━━ GIVEN DATA

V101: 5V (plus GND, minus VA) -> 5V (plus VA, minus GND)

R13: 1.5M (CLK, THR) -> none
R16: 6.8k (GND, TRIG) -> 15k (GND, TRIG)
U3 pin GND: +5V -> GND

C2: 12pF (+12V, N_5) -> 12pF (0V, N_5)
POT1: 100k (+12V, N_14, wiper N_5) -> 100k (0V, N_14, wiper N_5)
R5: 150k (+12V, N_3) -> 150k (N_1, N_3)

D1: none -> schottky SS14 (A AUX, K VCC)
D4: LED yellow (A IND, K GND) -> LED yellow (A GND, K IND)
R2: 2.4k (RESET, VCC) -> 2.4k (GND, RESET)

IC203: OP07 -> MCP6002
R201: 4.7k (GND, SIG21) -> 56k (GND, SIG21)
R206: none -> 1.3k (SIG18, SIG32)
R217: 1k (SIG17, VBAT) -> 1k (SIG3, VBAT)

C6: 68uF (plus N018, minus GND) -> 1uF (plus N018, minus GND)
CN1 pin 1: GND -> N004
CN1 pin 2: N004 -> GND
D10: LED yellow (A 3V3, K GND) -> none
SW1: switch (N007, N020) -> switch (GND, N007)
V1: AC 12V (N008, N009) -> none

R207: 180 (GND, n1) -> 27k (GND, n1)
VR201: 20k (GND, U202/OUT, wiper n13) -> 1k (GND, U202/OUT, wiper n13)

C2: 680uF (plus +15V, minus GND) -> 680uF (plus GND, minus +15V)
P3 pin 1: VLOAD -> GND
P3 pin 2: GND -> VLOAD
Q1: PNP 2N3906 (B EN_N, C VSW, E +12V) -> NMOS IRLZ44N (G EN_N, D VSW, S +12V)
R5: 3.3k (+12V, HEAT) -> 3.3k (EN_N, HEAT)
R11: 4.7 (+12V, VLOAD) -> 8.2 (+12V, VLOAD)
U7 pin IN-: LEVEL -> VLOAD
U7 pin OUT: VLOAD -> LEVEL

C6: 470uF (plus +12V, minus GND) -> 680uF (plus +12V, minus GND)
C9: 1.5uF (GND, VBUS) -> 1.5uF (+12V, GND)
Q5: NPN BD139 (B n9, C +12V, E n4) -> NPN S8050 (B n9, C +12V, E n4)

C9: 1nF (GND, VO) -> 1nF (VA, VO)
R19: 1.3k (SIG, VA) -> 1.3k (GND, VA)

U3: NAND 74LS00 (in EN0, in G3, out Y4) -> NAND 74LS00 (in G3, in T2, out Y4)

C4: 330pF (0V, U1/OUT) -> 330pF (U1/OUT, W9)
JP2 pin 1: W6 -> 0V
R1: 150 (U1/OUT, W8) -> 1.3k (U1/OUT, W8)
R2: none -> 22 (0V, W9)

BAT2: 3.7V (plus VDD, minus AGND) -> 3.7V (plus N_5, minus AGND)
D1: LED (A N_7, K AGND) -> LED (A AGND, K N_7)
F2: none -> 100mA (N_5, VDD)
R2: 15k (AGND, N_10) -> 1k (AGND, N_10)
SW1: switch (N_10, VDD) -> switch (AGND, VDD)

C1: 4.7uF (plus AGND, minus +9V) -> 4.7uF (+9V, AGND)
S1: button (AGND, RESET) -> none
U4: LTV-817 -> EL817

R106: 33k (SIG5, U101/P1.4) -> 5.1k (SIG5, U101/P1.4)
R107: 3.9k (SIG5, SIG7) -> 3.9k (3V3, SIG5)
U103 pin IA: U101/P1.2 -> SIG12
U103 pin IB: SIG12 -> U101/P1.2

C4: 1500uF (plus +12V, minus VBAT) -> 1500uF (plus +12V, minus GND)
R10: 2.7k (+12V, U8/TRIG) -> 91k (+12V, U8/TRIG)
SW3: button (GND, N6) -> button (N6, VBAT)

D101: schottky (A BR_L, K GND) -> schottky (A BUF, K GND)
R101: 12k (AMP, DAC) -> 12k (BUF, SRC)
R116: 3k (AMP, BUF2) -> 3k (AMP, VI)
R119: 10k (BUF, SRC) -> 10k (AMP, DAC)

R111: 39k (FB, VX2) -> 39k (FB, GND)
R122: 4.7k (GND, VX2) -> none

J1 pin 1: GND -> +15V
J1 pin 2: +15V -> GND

━━━━

WHAT IS NEEDED —
The full listing, repeated exactly, is the expected answer.

REPLY TO THE EXERCISE —
V101: 5V (plus GND, minus VA) -> 5V (plus VA, minus GND)

R13: 1.5M (CLK, THR) -> none
R16: 6.8k (GND, TRIG) -> 15k (GND, TRIG)
U3 pin GND: +5V -> GND

C2: 12pF (+12V, N_5) -> 12pF (0V, N_5)
POT1: 100k (+12V, N_14, wiper N_5) -> 100k (0V, N_14, wiper N_5)
R5: 150k (+12V, N_3) -> 150k (N_1, N_3)

D1: none -> schottky SS14 (A AUX, K VCC)
D4: LED yellow (A IND, K GND) -> LED yellow (A GND, K IND)
R2: 2.4k (RESET, VCC) -> 2.4k (GND, RESET)

IC203: OP07 -> MCP6002
R201: 4.7k (GND, SIG21) -> 56k (GND, SIG21)
R206: none -> 1.3k (SIG18, SIG32)
R217: 1k (SIG17, VBAT) -> 1k (SIG3, VBAT)

C6: 68uF (plus N018, minus GND) -> 1uF (plus N018, minus GND)
CN1 pin 1: GND -> N004
CN1 pin 2: N004 -> GND
D10: LED yellow (A 3V3, K GND) -> none
SW1: switch (N007, N020) -> switch (GND, N007)
V1: AC 12V (N008, N009) -> none

R207: 180 (GND, n1) -> 27k (GND, n1)
VR201: 20k (GND, U202/OUT, wiper n13) -> 1k (GND, U202/OUT, wiper n13)

C2: 680uF (plus +15V, minus GND) -> 680uF (plus GND, minus +15V)
P3 pin 1: VLOAD -> GND
P3 pin 2: GND -> VLOAD
Q1: PNP 2N3906 (B EN_N, C VSW, E +12V) -> NMOS IRLZ44N (G EN_N, D VSW, S +12V)
R5: 3.3k (+12V, HEAT) -> 3.3k (EN_N, HEAT)
R11: 4.7 (+12V, VLOAD) -> 8.2 (+12V, VLOAD)
U7 pin IN-: LEVEL -> VLOAD
U7 pin OUT: VLOAD -> LEVEL

C6: 470uF (plus +12V, minus GND) -> 680uF (plus +12V, minus GND)
C9: 1.5uF (GND, VBUS) -> 1.5uF (+12V, GND)
Q5: NPN BD139 (B n9, C +12V, E n4) -> NPN S8050 (B n9, C +12V, E n4)

C9: 1nF (GND, VO) -> 1nF (VA, VO)
R19: 1.3k (SIG, VA) -> 1.3k (GND, VA)

U3: NAND 74LS00 (in EN0, in G3, out Y4) -> NAND 74LS00 (in G3, in T2, out Y4)

C4: 330pF (0V, U1/OUT) -> 330pF (U1/OUT, W9)
JP2 pin 1: W6 -> 0V
R1: 150 (U1/OUT, W8) -> 1.3k (U1/OUT, W8)
R2: none -> 22 (0V, W9)

BAT2: 3.7V (plus VDD, minus AGND) -> 3.7V (plus N_5, minus AGND)
D1: LED (A N_7, K AGND) -> LED (A AGND, K N_7)
F2: none -> 100mA (N_5, VDD)
R2: 15k (AGND, N_10) -> 1k (AGND, N_10)
SW1: switch (N_10, VDD) -> switch (AGND, VDD)

C1: 4.7uF (plus AGND, minus +9V) -> 4.7uF (+9V, AGND)
S1: button (AGND, RESET) -> none
U4: LTV-817 -> EL817

R106: 33k (SIG5, U101/P1.4) -> 5.1k (SIG5, U101/P1.4)
R107: 3.9k (SIG5, SIG7) -> 3.9k (3V3, SIG5)
U103 pin IA: U101/P1.2 -> SIG12
U103 pin IB: SIG12 -> U101/P1.2

C4: 1500uF (plus +12V, minus VBAT) -> 1500uF (plus +12V, minus GND)
R10: 2.7k (+12V, U8/TRIG) -> 91k (+12V, U8/TRIG)
SW3: button (GND, N6) -> button (N6, VBAT)

D101: schottky (A BR_L, K GND) -> schottky (A BUF, K GND)
R101: 12k (AMP, DAC) -> 12k (BUF, SRC)
R116: 3k (AMP, BUF2) -> 3k (AMP, VI)
R119: 10k (BUF, SRC) -> 10k (AMP, DAC)

R111: 39k (FB, VX2) -> 39k (FB, GND)
R122: 4.7k (GND, VX2) -> none

J1 pin 1: GND -> +15V
J1 pin 2: +15V -> GND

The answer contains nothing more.